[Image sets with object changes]
===============

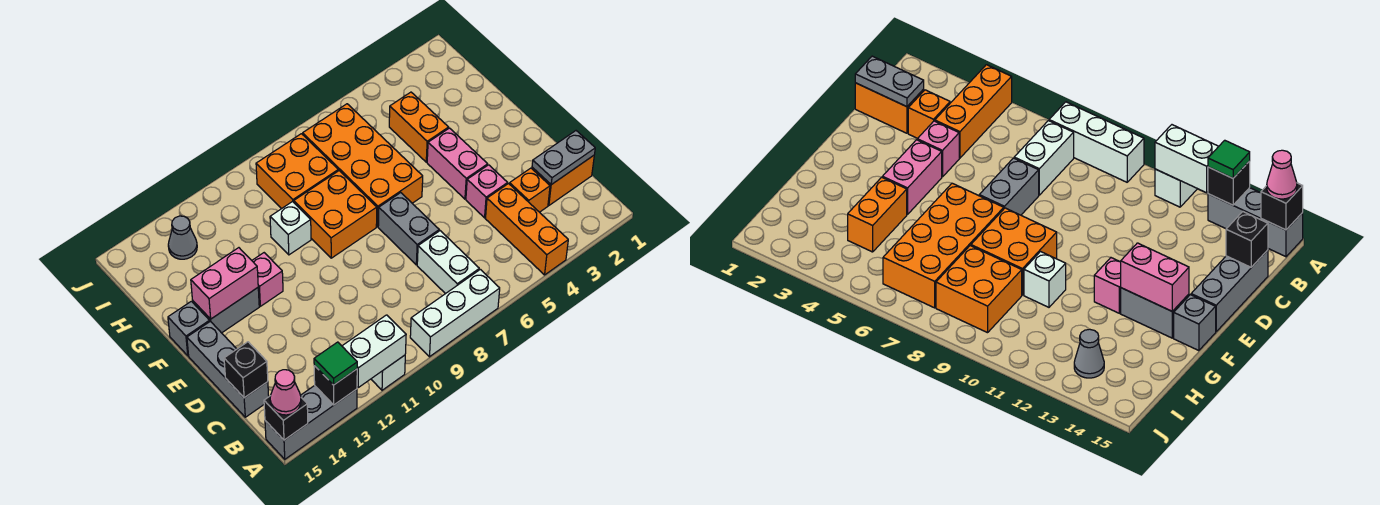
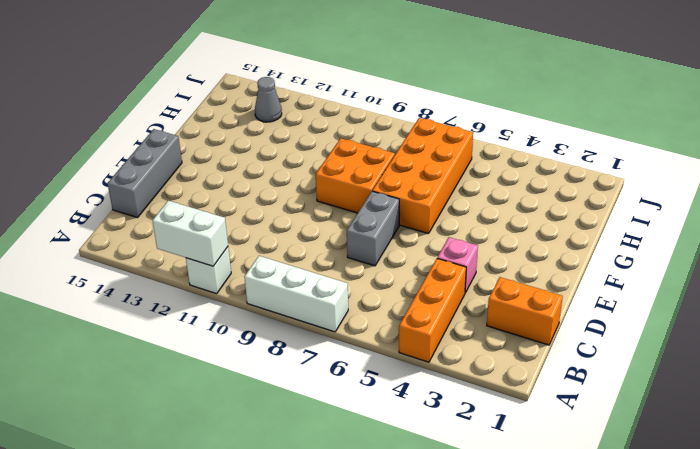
none -> grey 1x3 brick [265,386,357,459]
none -> white 1x2 brick [417,231,479,294]
none -> orange 1x1 brick [510,168,550,212]

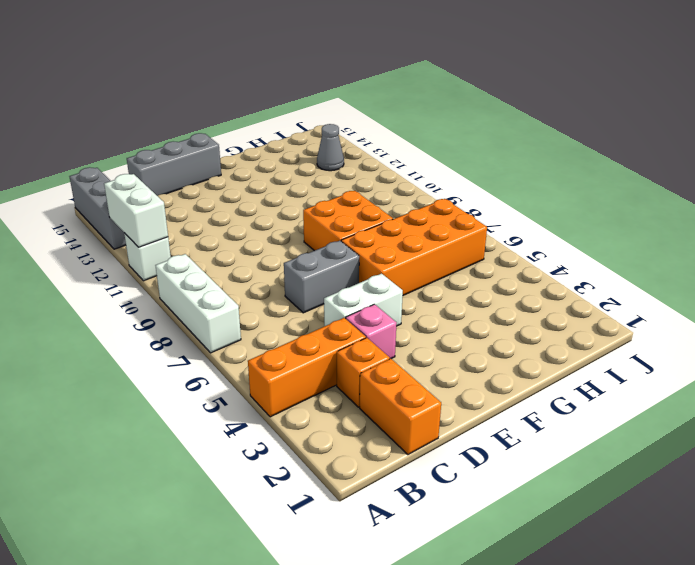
white 1x2 brick [324,274,403,326] -> white 1x2 brick moved to [417,231,479,294]
none -> pink 1x2 brick [427,128,488,199]
none -> pink 1x1 brick [252,253,283,306]
none -> grey 1x2 brick [193,288,259,333]

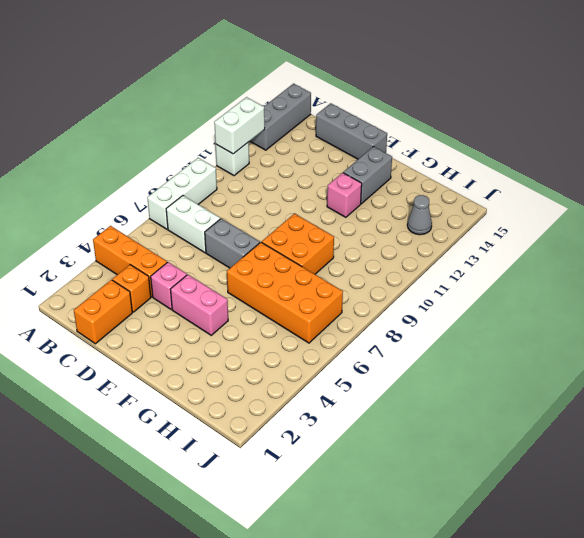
none -> grey 1x1 brick [168,301,210,356]
none -> orange 1x2 brick [389,92,449,162]
none -> white 1x1 brick [270,201,311,255]

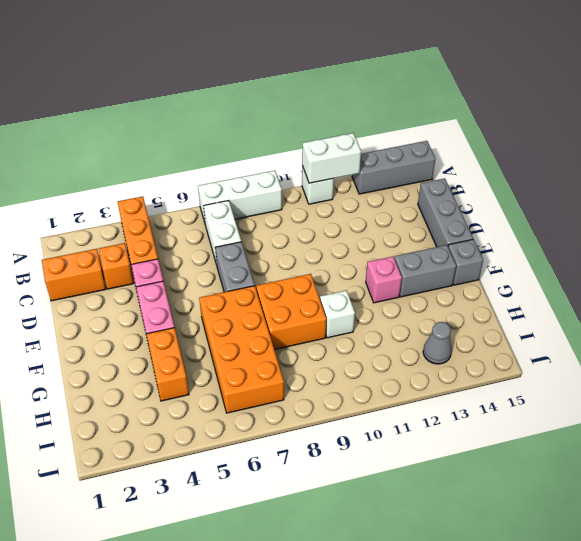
none -> orange 2x2 brick [256,134,338,209]
none -> black 1x1 brick [314,366,357,405]
none -> black 1x1 brick [264,396,308,440]

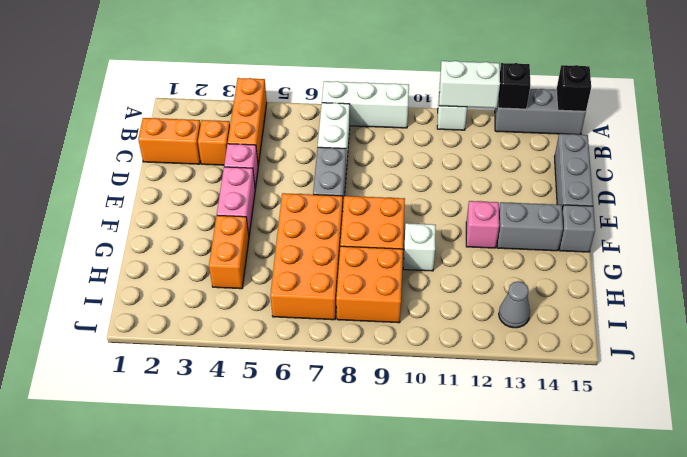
none -> grey 1x2 plate [532,131,595,185]
none -> black 1x1 brick [224,342,268,398]
none -> pink 1x2 brick [191,248,258,319]

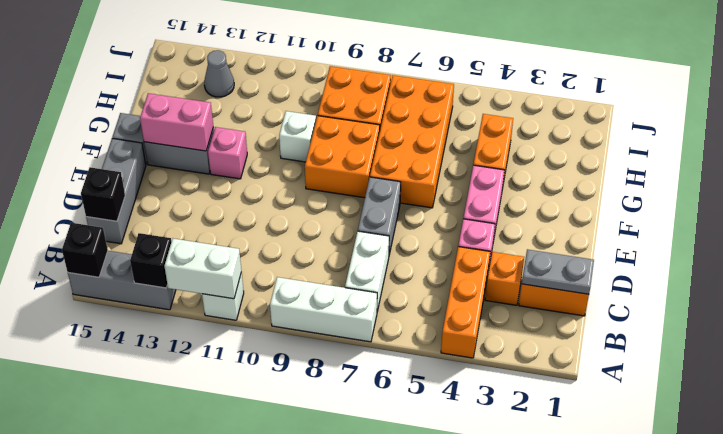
none -> green 1x1 tile [314,342,357,385]
none -> pink 1x1 cone [270,370,301,415]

===============

WORK INSTRUCTION - Please print all the lines above exactly as given and leave out every picture.

RESPONSE AREA -
none -> grey 1x3 brick [265,386,357,459]
none -> white 1x2 brick [417,231,479,294]
none -> orange 1x1 brick [510,168,550,212]

white 1x2 brick [324,274,403,326] -> white 1x2 brick moved to [417,231,479,294]
none -> pink 1x2 brick [427,128,488,199]
none -> pink 1x1 brick [252,253,283,306]
none -> grey 1x2 brick [193,288,259,333]

none -> grey 1x1 brick [168,301,210,356]
none -> orange 1x2 brick [389,92,449,162]
none -> white 1x1 brick [270,201,311,255]

none -> orange 2x2 brick [256,134,338,209]
none -> black 1x1 brick [314,366,357,405]
none -> black 1x1 brick [264,396,308,440]

none -> grey 1x2 plate [532,131,595,185]
none -> black 1x1 brick [224,342,268,398]
none -> pink 1x2 brick [191,248,258,319]

none -> green 1x1 tile [314,342,357,385]
none -> pink 1x1 cone [270,370,301,415]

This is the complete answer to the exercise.